**What to produce:** Every line below should come back exactly as written, though the pictures stay out.

Extracted data entries:
-------

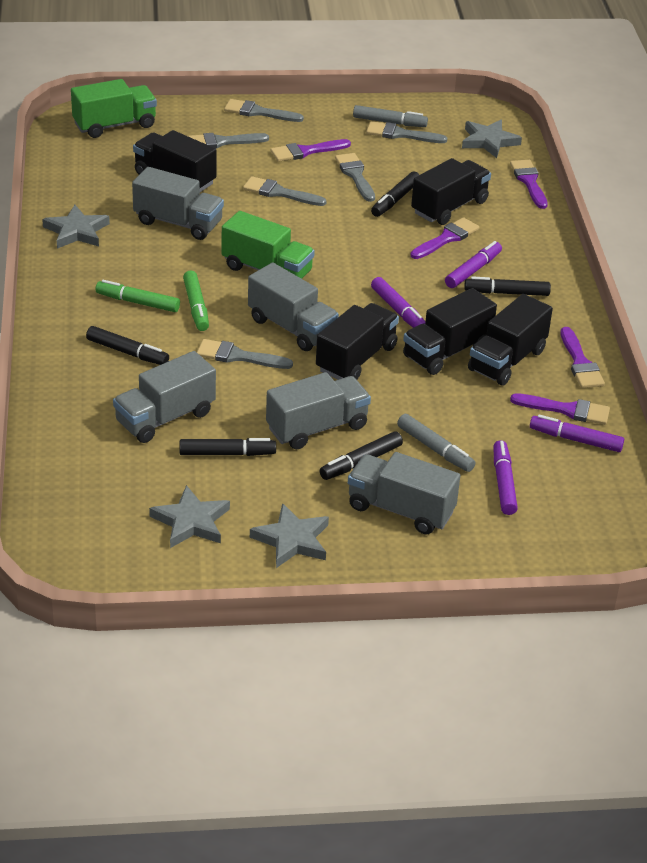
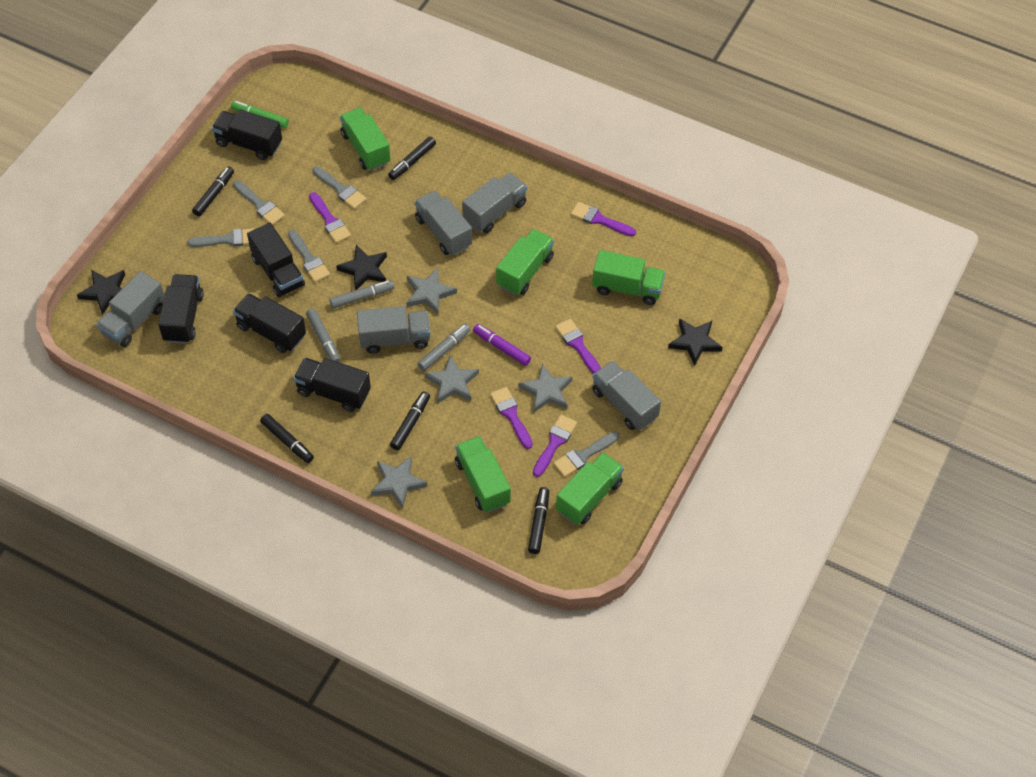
black star: 0 -> 3
green marker: 2 -> 1
green truck: 2 -> 5
grey brush: 6 -> 5
grey marker: 2 -> 3
purple marker: 4 -> 1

-------

**Result below:**
black star: 0 -> 3
green marker: 2 -> 1
green truck: 2 -> 5
grey brush: 6 -> 5
grey marker: 2 -> 3
purple marker: 4 -> 1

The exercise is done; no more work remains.